▸ **TASK ITEM**:
Pull out of the data below the stretch of lines bounded by the one containing "black teapot: 3 -> 4" and the one containing "purple teapot: 1 -> 3", both bounds included, unchanged.

[[ GIVEN INFORMATION, beginning ]]

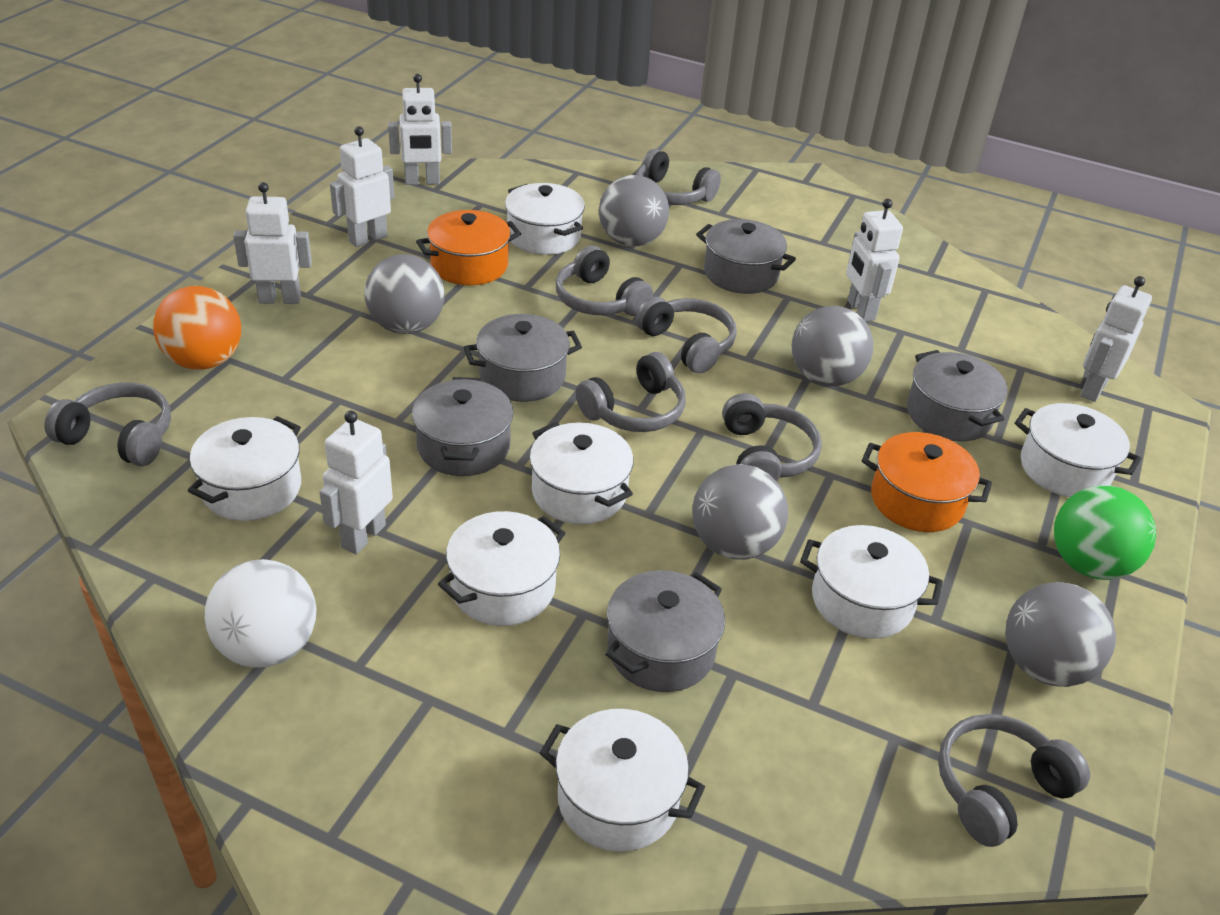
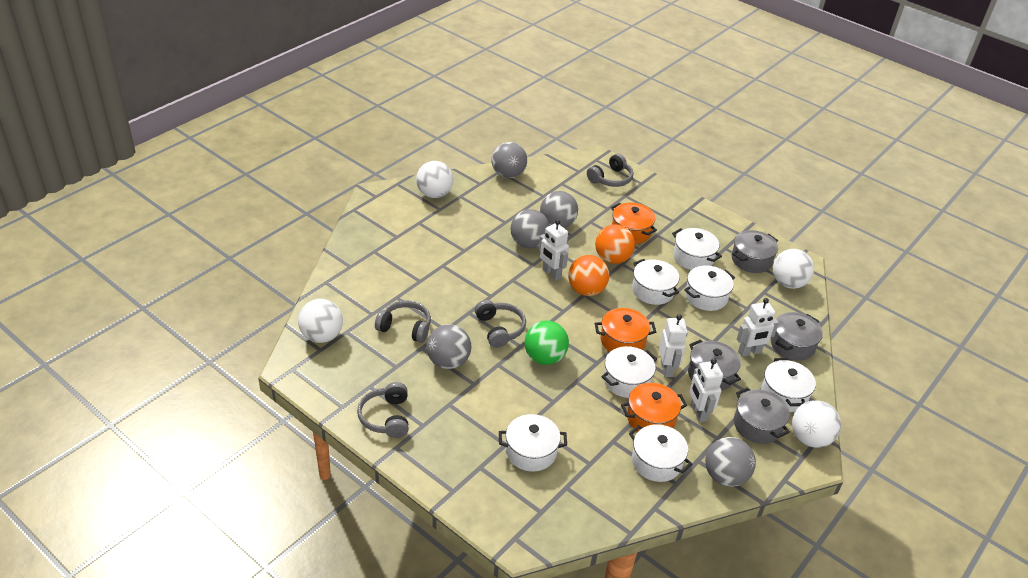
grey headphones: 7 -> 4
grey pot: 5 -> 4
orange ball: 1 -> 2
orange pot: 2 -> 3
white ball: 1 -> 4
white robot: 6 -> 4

[[ GIVEN INFORMATION, end ]]
[[ GIVEN INFORMATION, beginning ]]

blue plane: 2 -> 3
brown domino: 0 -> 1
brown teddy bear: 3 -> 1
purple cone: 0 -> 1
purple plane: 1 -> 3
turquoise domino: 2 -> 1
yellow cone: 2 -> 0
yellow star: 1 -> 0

[[ GIVEN INFORMATION, end ]]
[[ GIVEN INFORMATION, beginning ]]

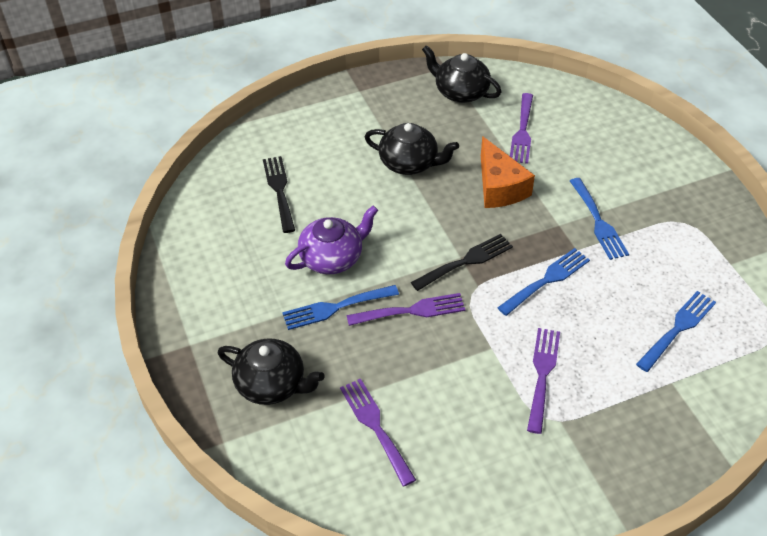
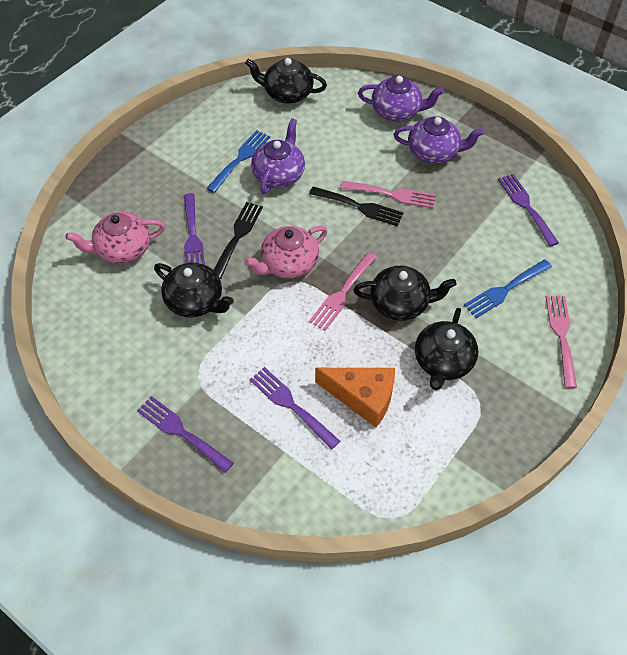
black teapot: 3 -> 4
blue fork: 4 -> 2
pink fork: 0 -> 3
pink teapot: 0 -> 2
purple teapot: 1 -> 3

[[ GIVEN INFORMATION, end ]]

▸ **SOLVED EXERCISE**:
black teapot: 3 -> 4
blue fork: 4 -> 2
pink fork: 0 -> 3
pink teapot: 0 -> 2
purple teapot: 1 -> 3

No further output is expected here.